» Instructions for the task
From the records below, copy out each line that has the word "none".

Top of Records shown

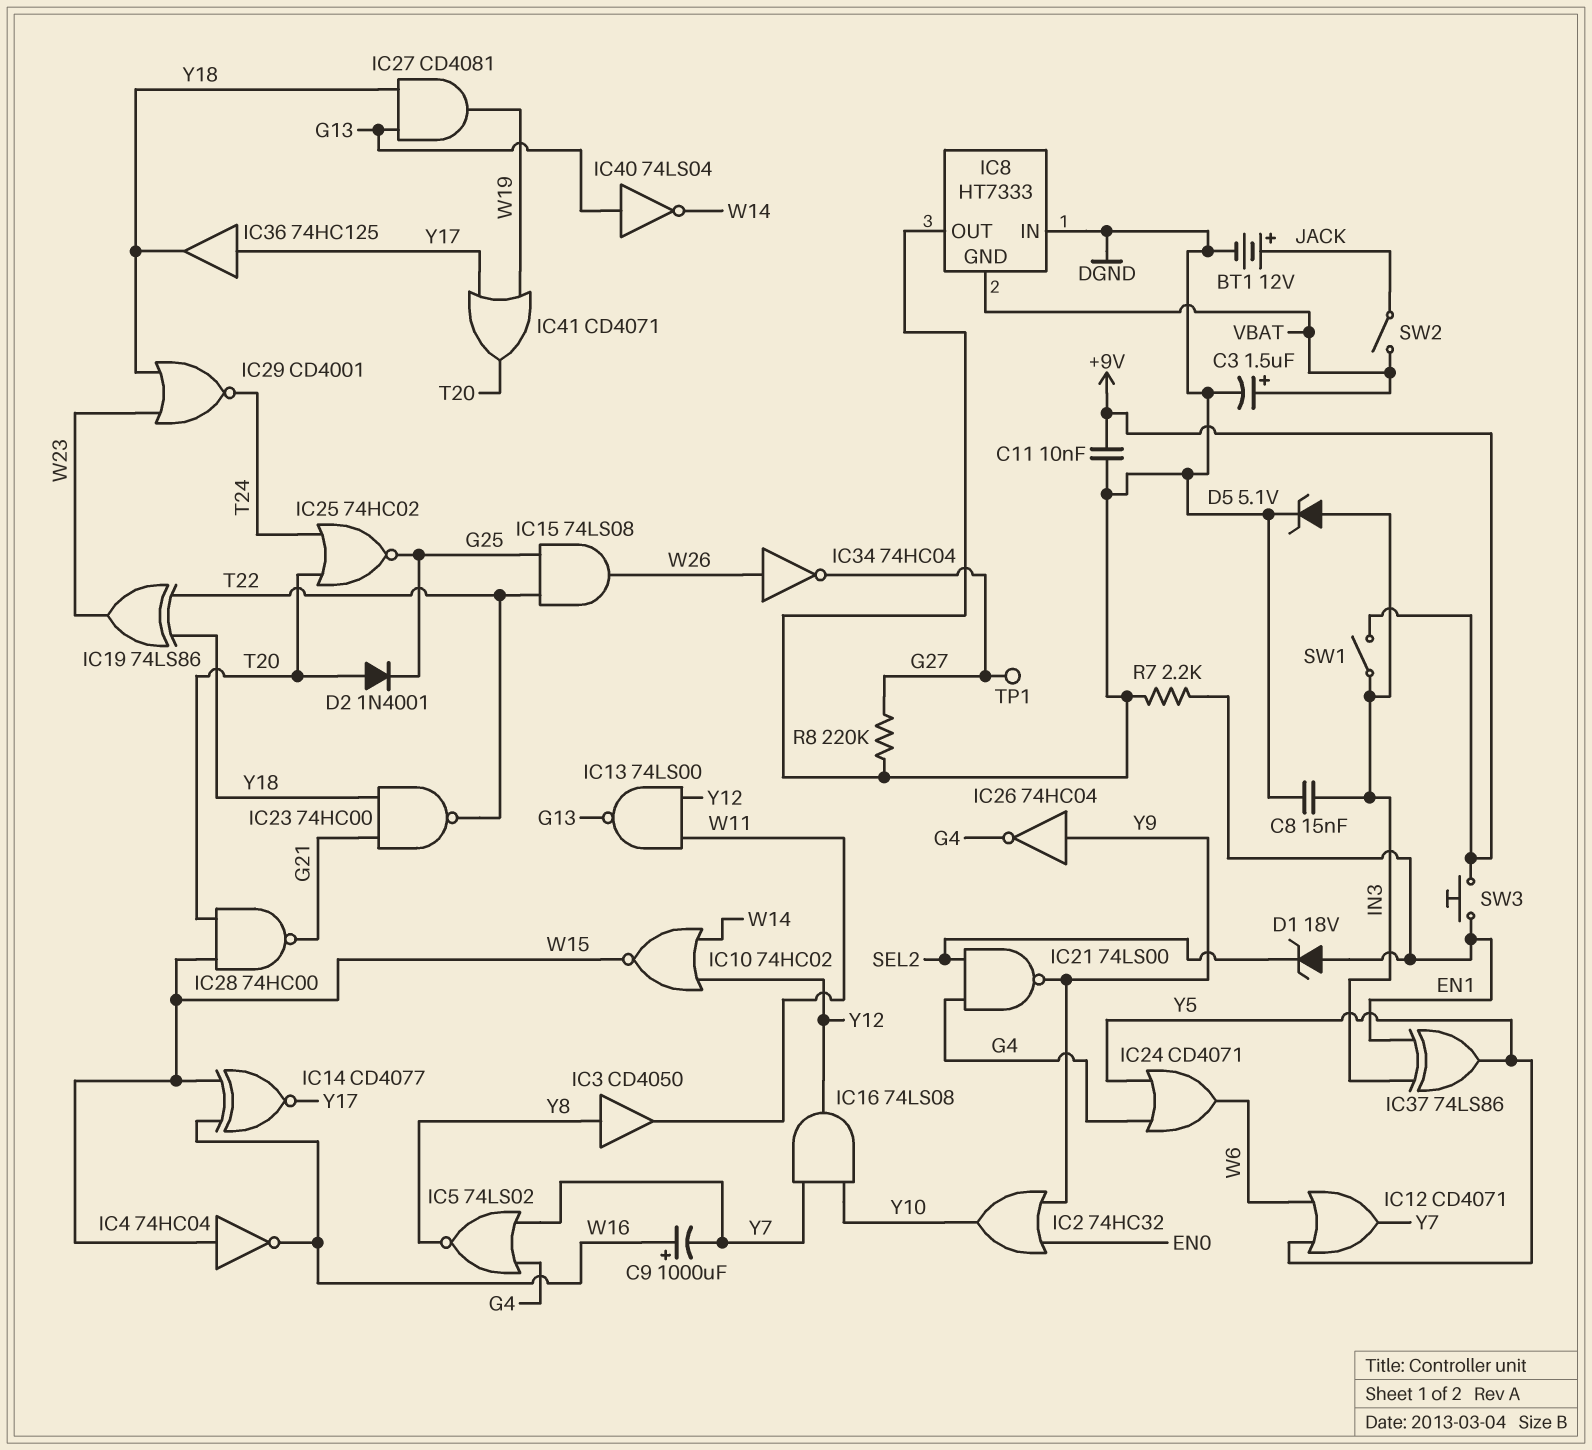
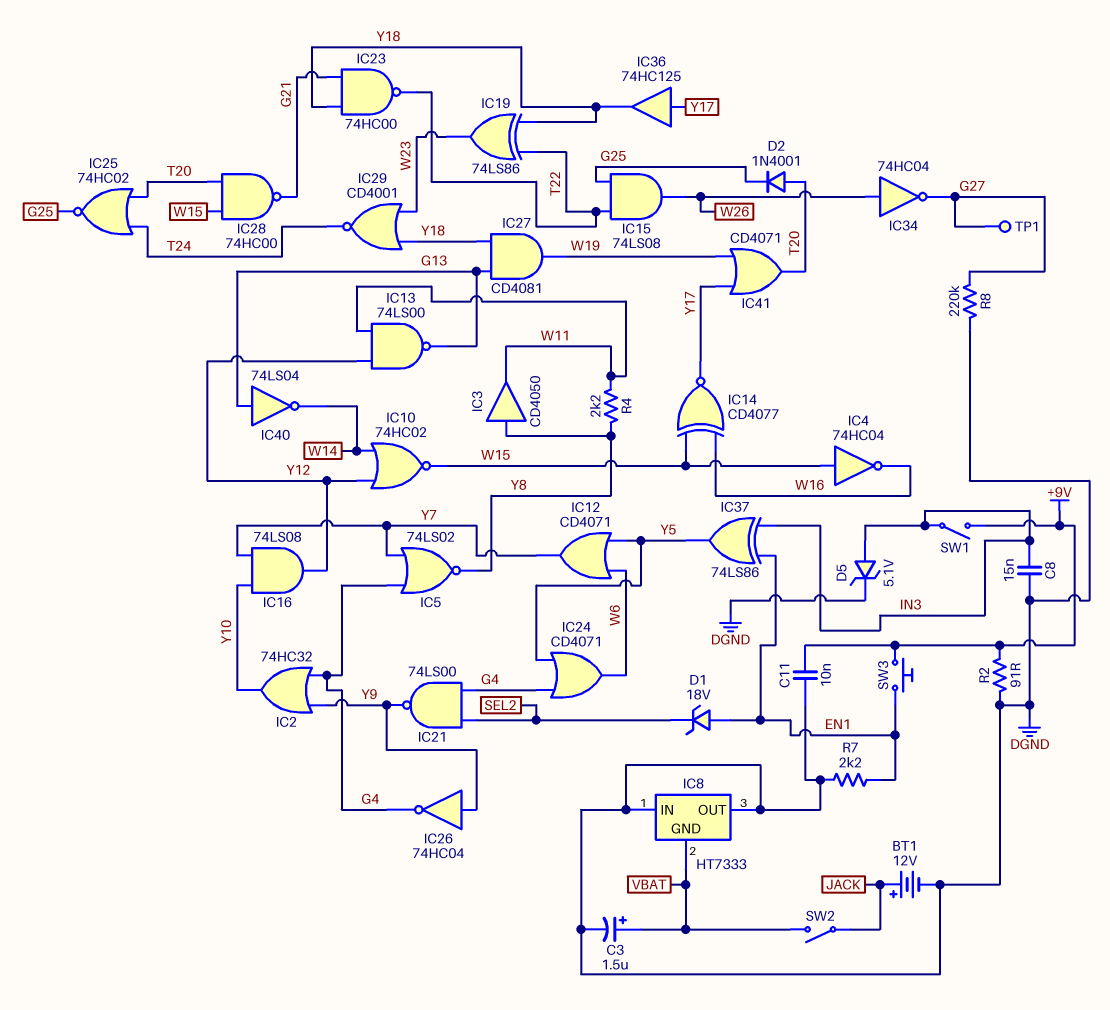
C9: 1000uF (plus W16, minus Y7) -> none
IC2: OR 74HC32 (in EN0, in Y9, out Y10) -> OR 74HC32 (in G4, in Y9, out Y10)
R2: none -> 91 (+9V, DGND)
R4: none -> 2.2k (W11, Y8)

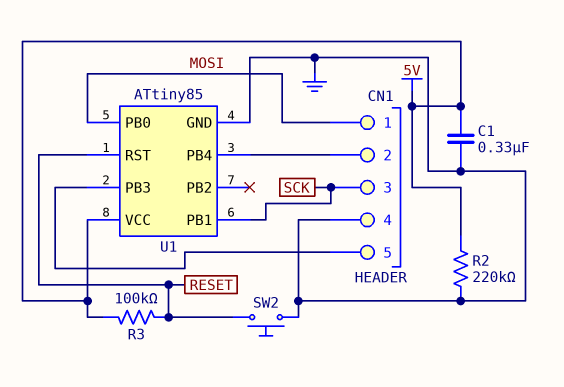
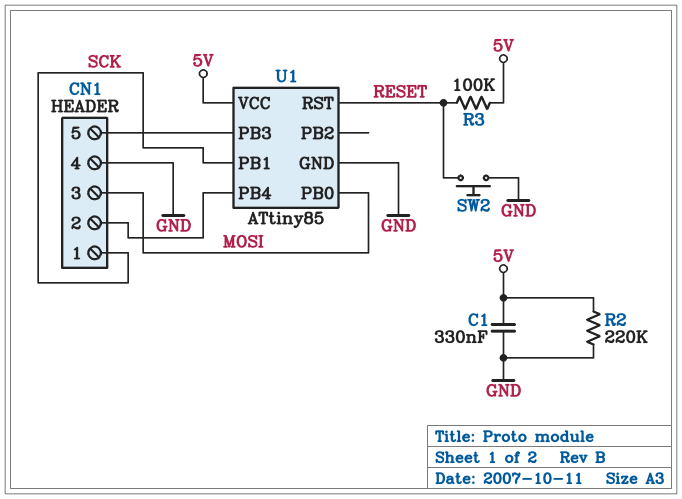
CN1 pin 1: MOSI -> SCK
CN1 pin 3: SCK -> MOSI

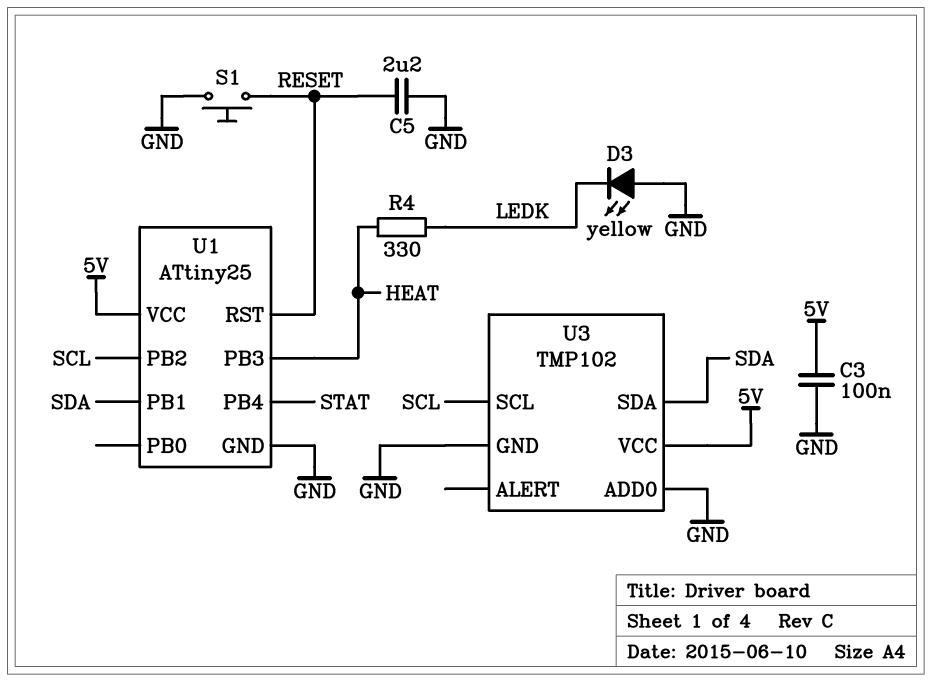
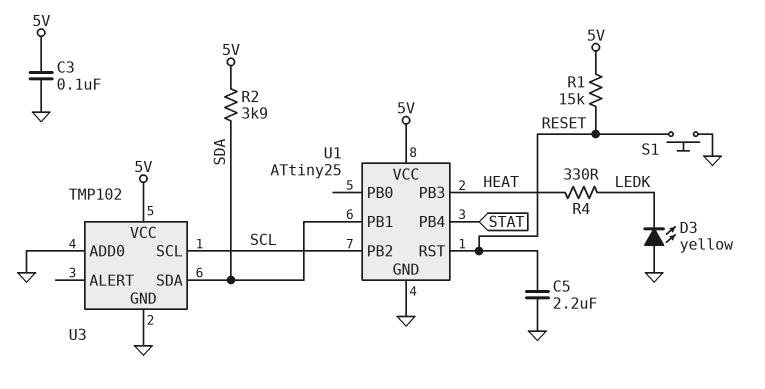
R1: none -> 15k (5V, RESET)
R2: none -> 3.9k (5V, SDA)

Bottom of Records shown

» Response to this task
C9: 1000uF (plus W16, minus Y7) -> none
R2: none -> 91 (+9V, DGND)
R4: none -> 2.2k (W11, Y8)
R1: none -> 15k (5V, RESET)
R2: none -> 3.9k (5V, SDA)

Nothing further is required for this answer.